• [What you are asked to do]:
Rewrite the listing below with every "center" changed to "midpoint" and all else left as it is. Omit the pictures.

((

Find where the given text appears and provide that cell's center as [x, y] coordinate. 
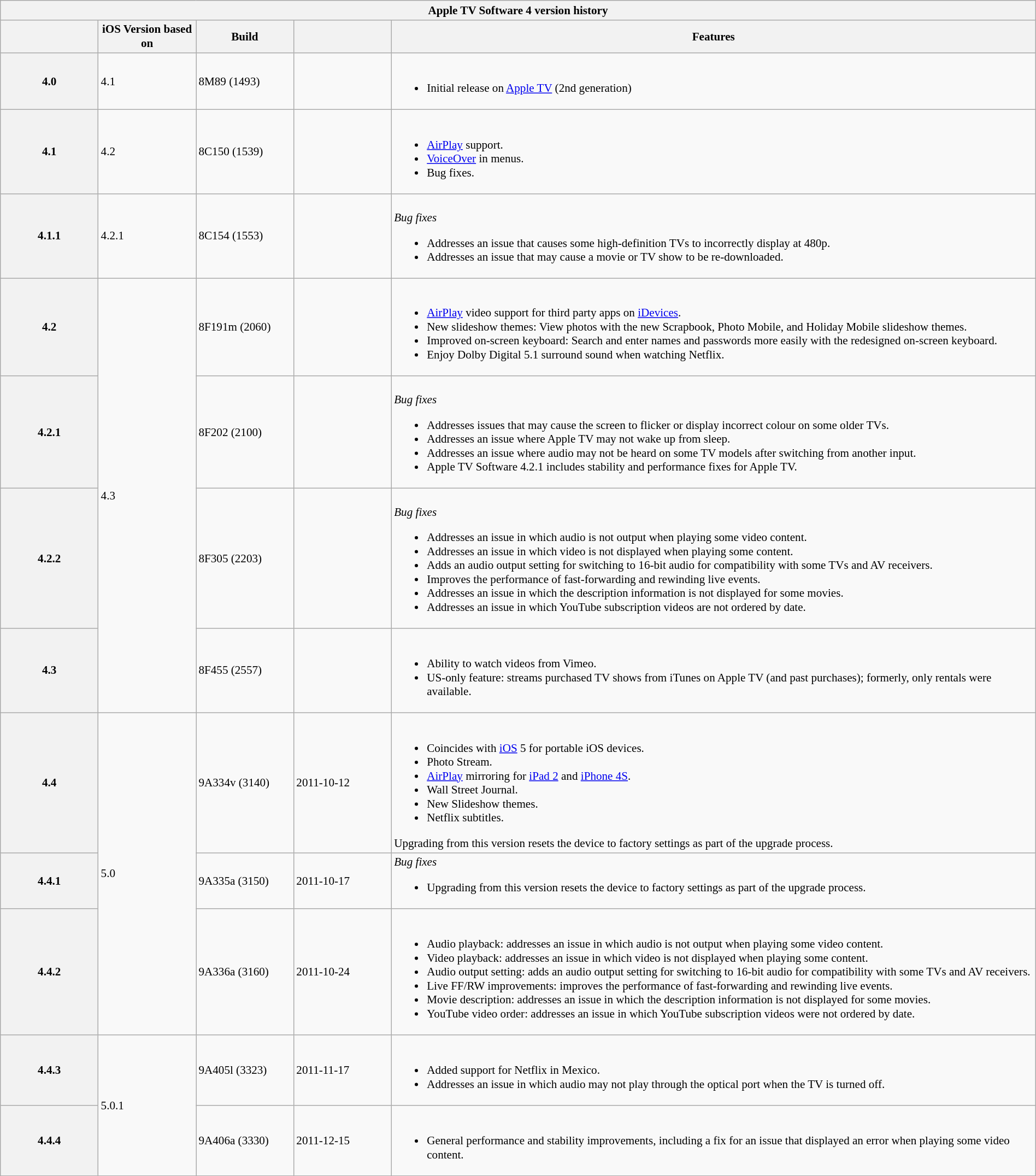
5.0 [148, 874]
9A405l (3323) [245, 1070]
4.1.1 [49, 236]
9A335a (3150) [245, 881]
2011-10-24 [342, 972]
Features [714, 36]
8C150 (1539) [245, 151]
4.4 [49, 782]
AirPlay support.VoiceOver in menus.Bug fixes. [714, 151]
4.4.3 [49, 1070]
2011-10-17 [342, 881]
8F191m (2060) [245, 327]
2011-10-12 [342, 782]
8F305 (2203) [245, 558]
8C154 (1553) [245, 236]
4.4.4 [49, 1141]
Build [245, 36]
4.0 [49, 81]
9A334v (3140) [245, 782]
4.4.1 [49, 881]
4.2.2 [49, 558]
General performance and stability improvements, including a fix for an issue that displayed an error when playing some video content. [714, 1141]
Bug fixesUpgrading from this version resets the device to factory settings as part of the upgrade process. [714, 881]
iOS Version based on [148, 36]
Initial release on Apple TV (2nd generation) [714, 81]
5.0.1 [148, 1105]
9A406a (3330) [245, 1141]
2011-11-17 [342, 1070]
2011-12-15 [342, 1141]
4.4.2 [49, 972]
9A336a (3160) [245, 972]
8F202 (2100) [245, 432]
8M89 (1493) [245, 81]
Added support for Netflix in Mexico.Addresses an issue in which audio may not play through the optical port when the TV is turned off. [714, 1070]
8F455 (2557) [245, 670]
Apple TV Software 4 version history [518, 10]
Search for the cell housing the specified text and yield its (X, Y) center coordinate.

))

• [Answer to this task]:
Find where the given text appears and provide that cell's midpoint as [x, y] coordinate. 
5.0 [148, 874]
9A405l (3323) [245, 1070]
4.1.1 [49, 236]
9A335a (3150) [245, 881]
2011-10-24 [342, 972]
Features [714, 36]
8C150 (1539) [245, 151]
4.4 [49, 782]
AirPlay support.VoiceOver in menus.Bug fixes. [714, 151]
4.4.3 [49, 1070]
2011-10-17 [342, 881]
8F191m (2060) [245, 327]
2011-10-12 [342, 782]
8F305 (2203) [245, 558]
8C154 (1553) [245, 236]
4.4.4 [49, 1141]
Build [245, 36]
4.0 [49, 81]
9A334v (3140) [245, 782]
4.4.1 [49, 881]
4.2.2 [49, 558]
General performance and stability improvements, including a fix for an issue that displayed an error when playing some video content. [714, 1141]
Bug fixesUpgrading from this version resets the device to factory settings as part of the upgrade process. [714, 881]
iOS Version based on [148, 36]
Initial release on Apple TV (2nd generation) [714, 81]
5.0.1 [148, 1105]
9A406a (3330) [245, 1141]
2011-11-17 [342, 1070]
2011-12-15 [342, 1141]
4.4.2 [49, 972]
9A336a (3160) [245, 972]
8F202 (2100) [245, 432]
8M89 (1493) [245, 81]
Added support for Netflix in Mexico.Addresses an issue in which audio may not play through the optical port when the TV is turned off. [714, 1070]
8F455 (2557) [245, 670]
Apple TV Software 4 version history [518, 10]
Search for the cell housing the specified text and yield its (X, Y) midpoint coordinate.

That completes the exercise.